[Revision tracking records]
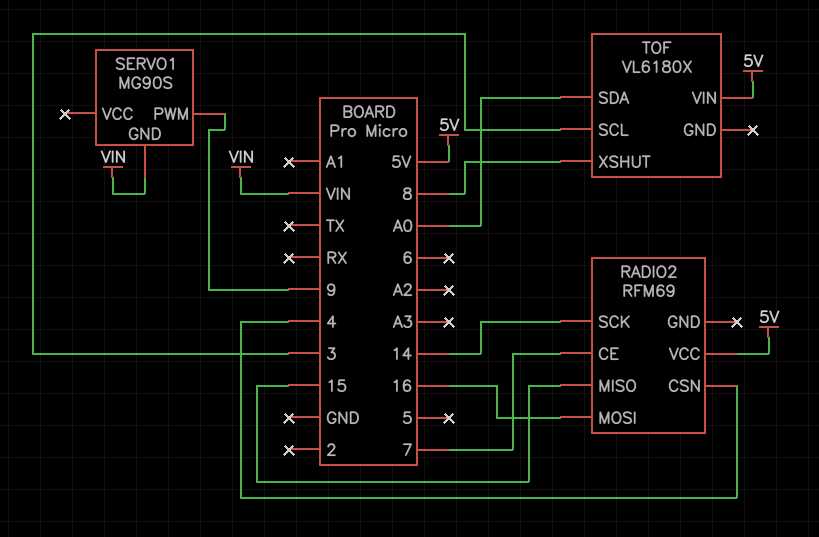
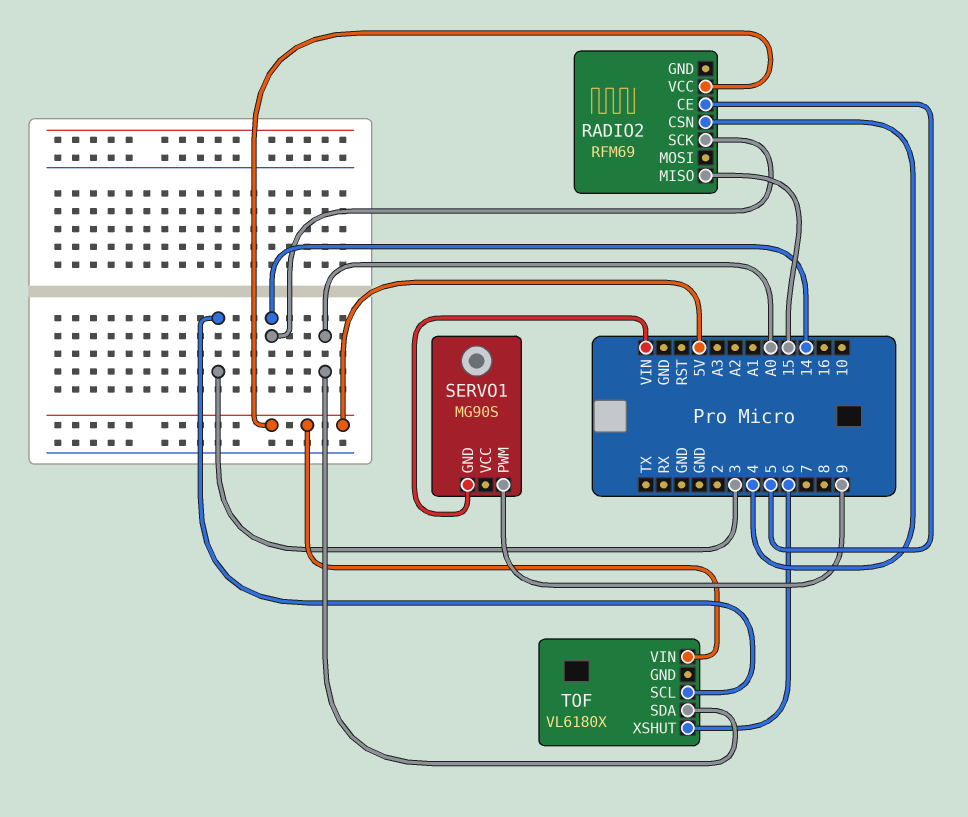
RADIO2 pin CE: 7 -> 5
RADIO2 pin MOSI: 16 -> none
TOF pin XSHUT: 8 -> 6

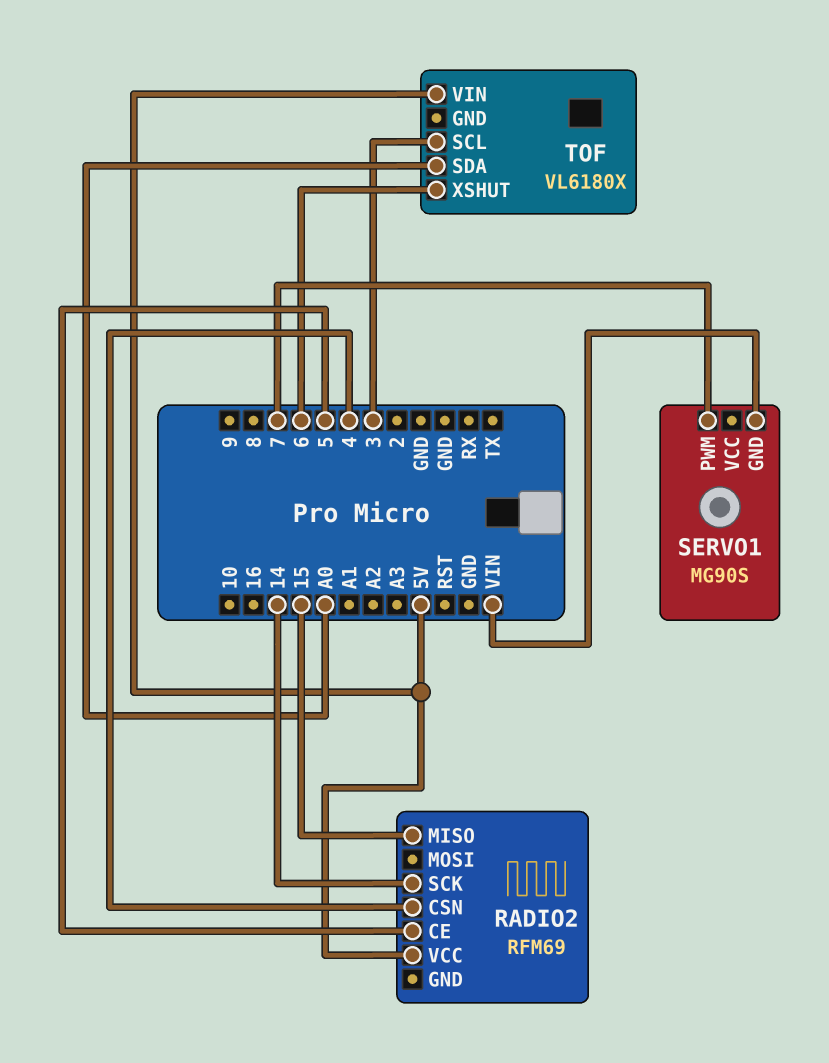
SERVO1 pin PWM: 9 -> 7

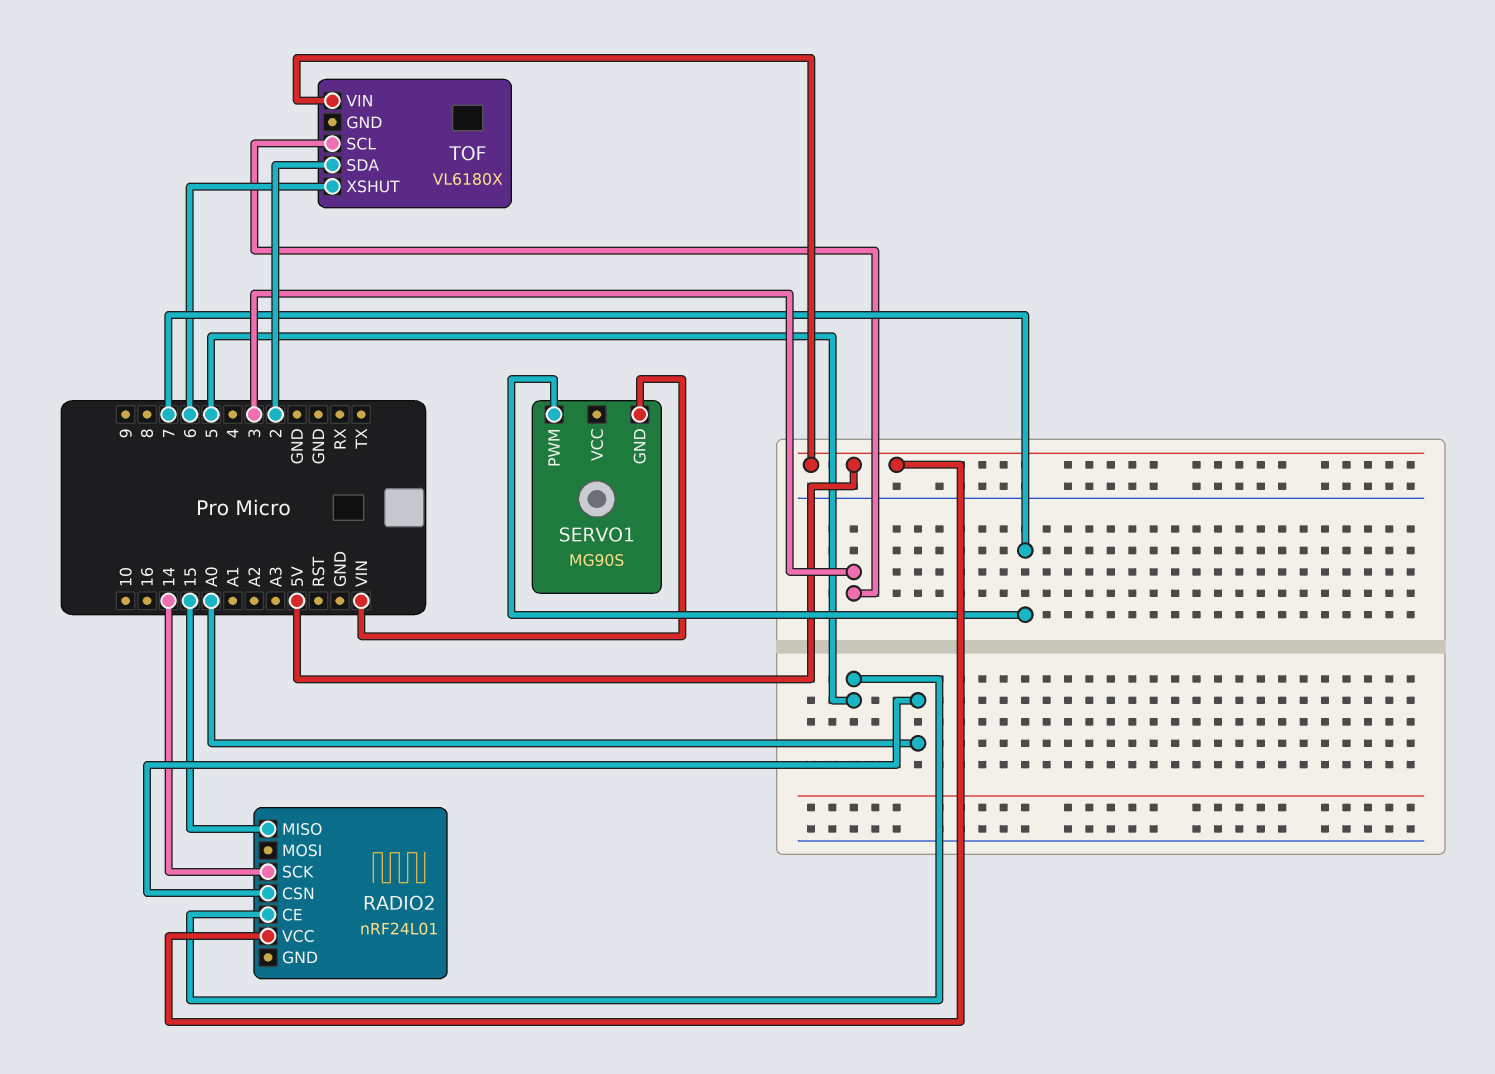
RADIO2: RFM69 -> nRF24L01
RADIO2 pin CSN: 4 -> A0
TOF pin SDA: A0 -> 2

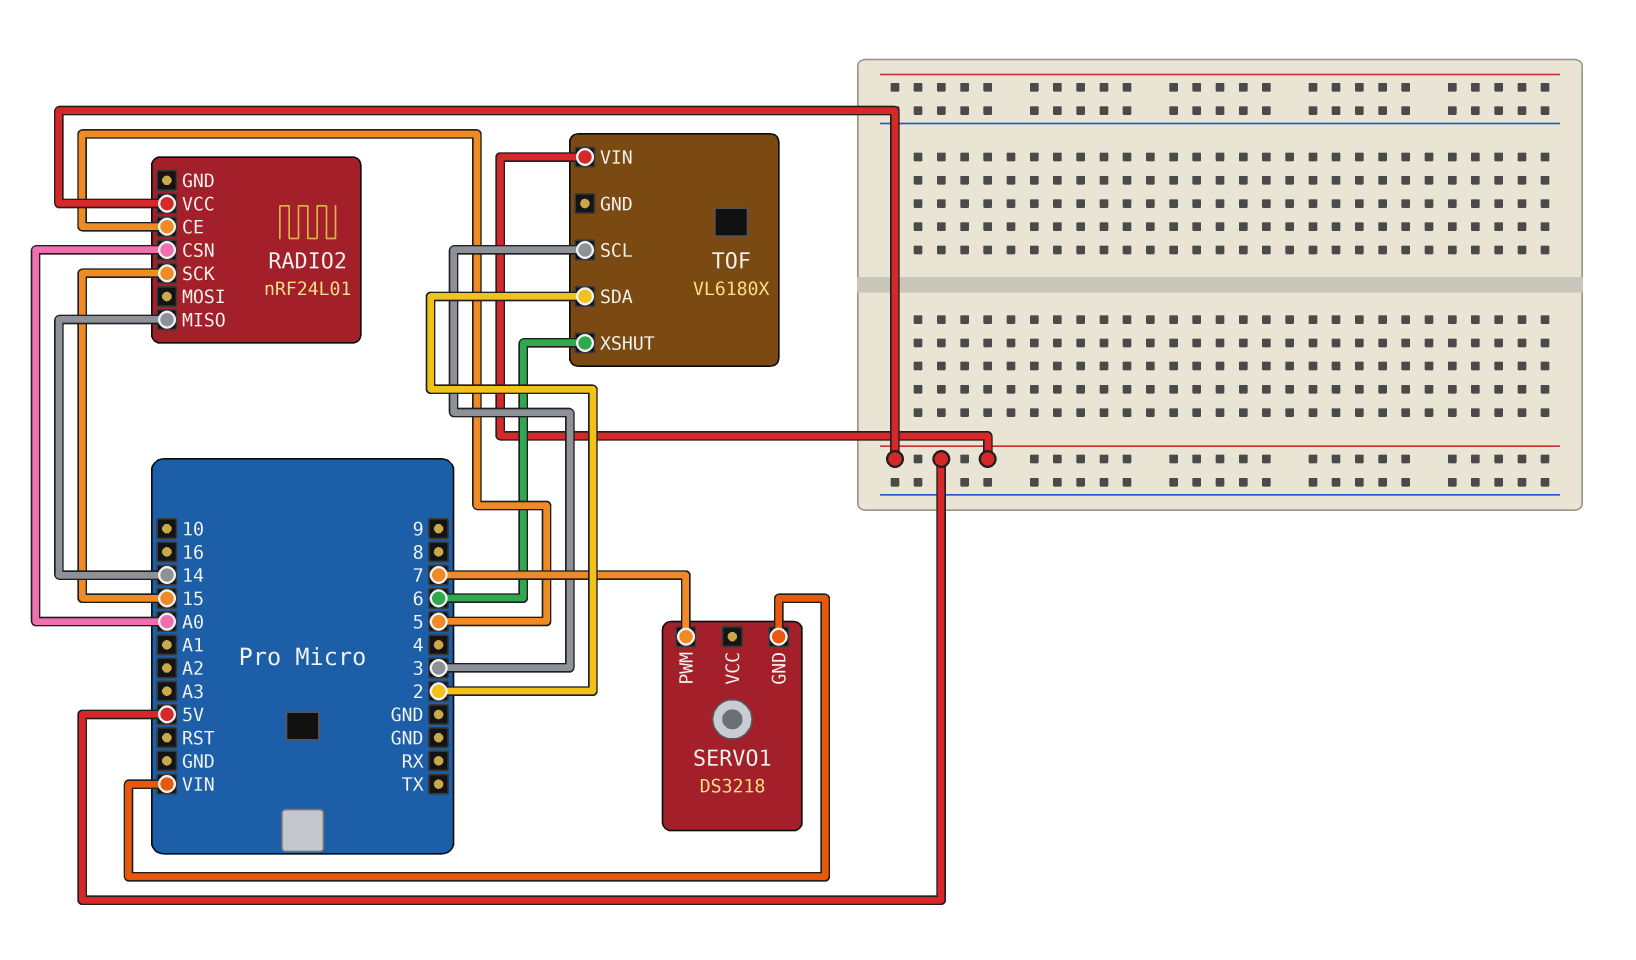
RADIO2 pin MISO: 15 -> 14
RADIO2 pin SCK: 14 -> 15
SERVO1: MG90S -> DS3218

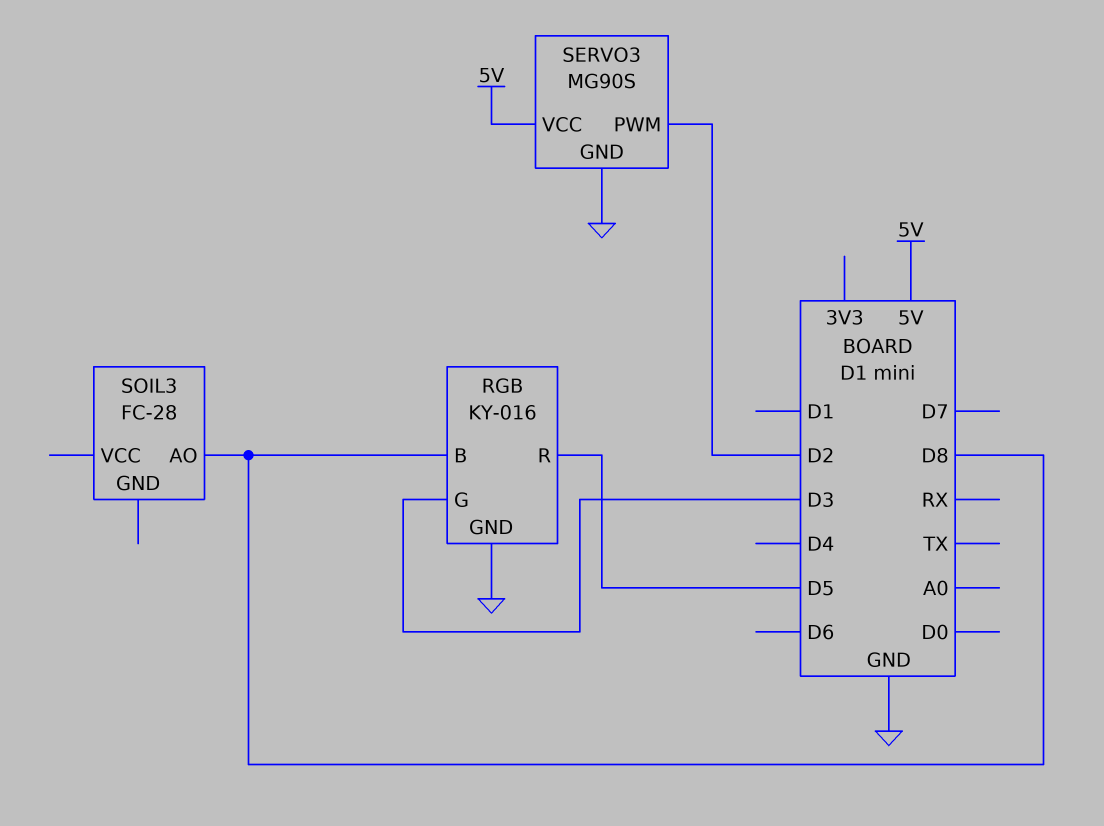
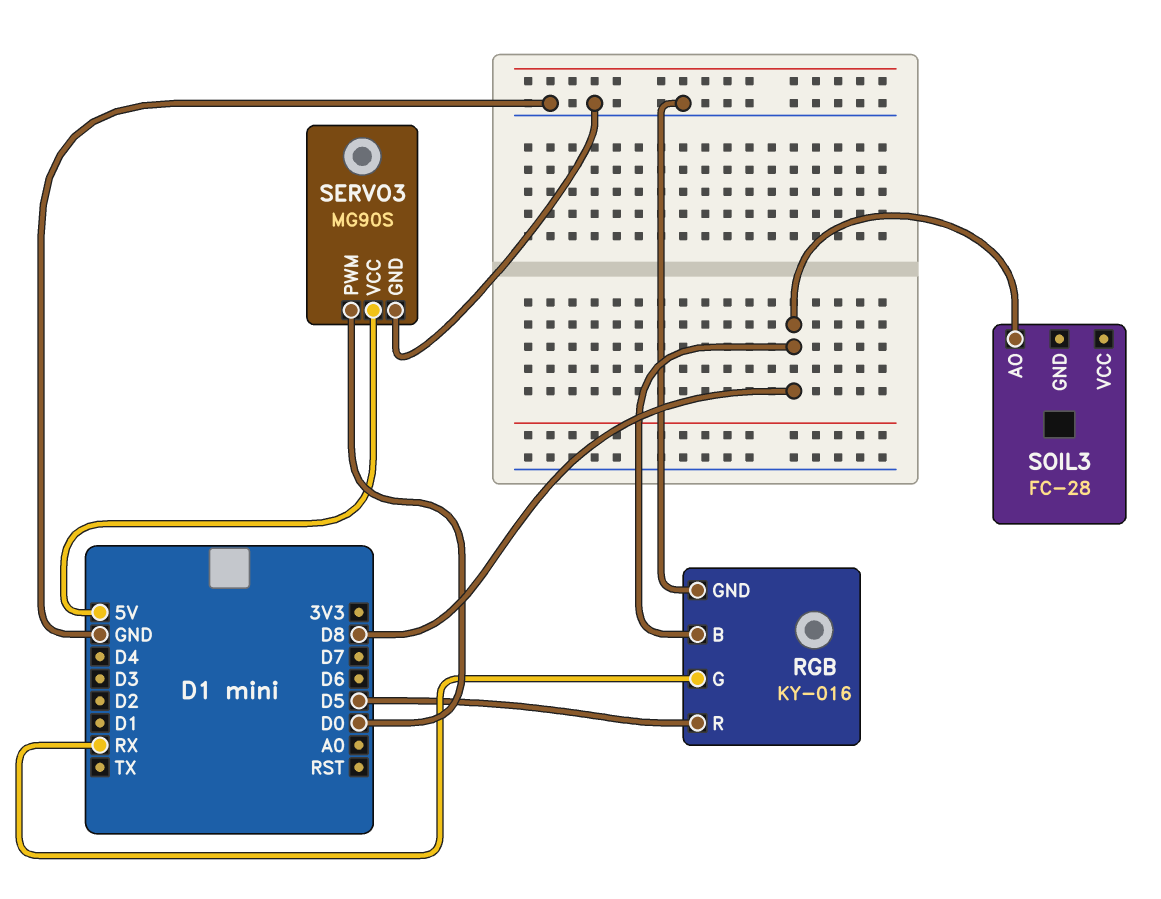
RGB pin G: D3 -> RX
SERVO3 pin PWM: D2 -> D0

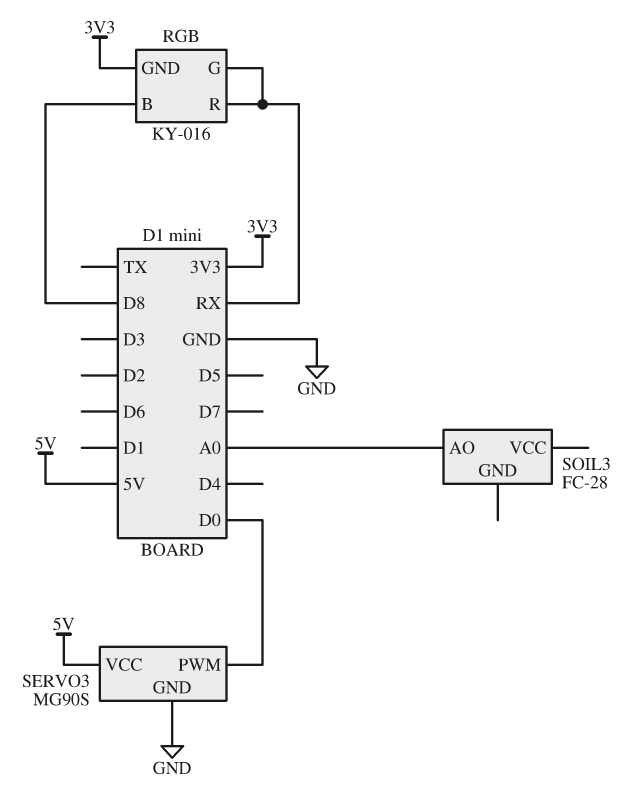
RGB pin GND: GND -> 3V3
RGB pin R: D5 -> RX
SOIL3 pin AO: D8 -> A0

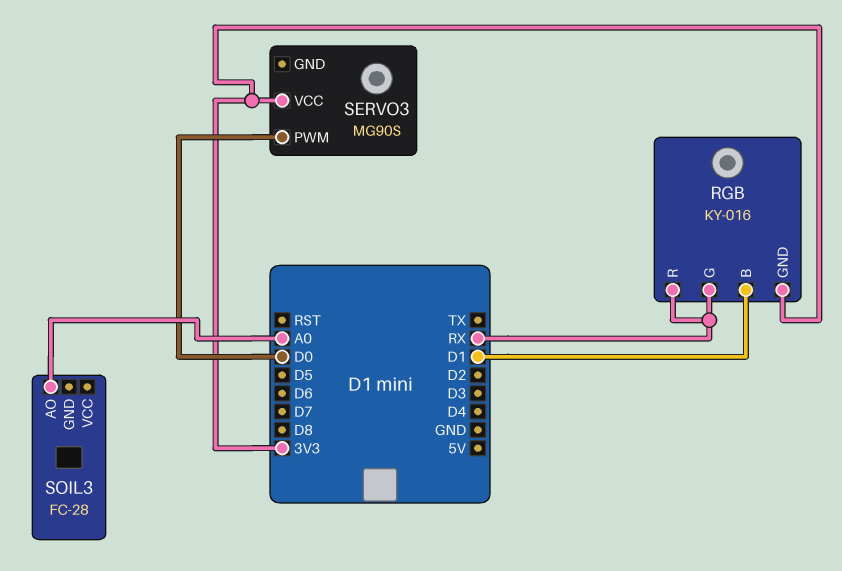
RGB pin B: D8 -> D1
SERVO3 pin GND: GND -> none
SERVO3 pin VCC: 5V -> 3V3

◆ PROMPT ◆
Look through the entries above for the word "none". Copy every line where it shows up.

◆ WRITTEN RESPONSE ◆
RADIO2 pin MOSI: 16 -> none
SERVO3 pin GND: GND -> none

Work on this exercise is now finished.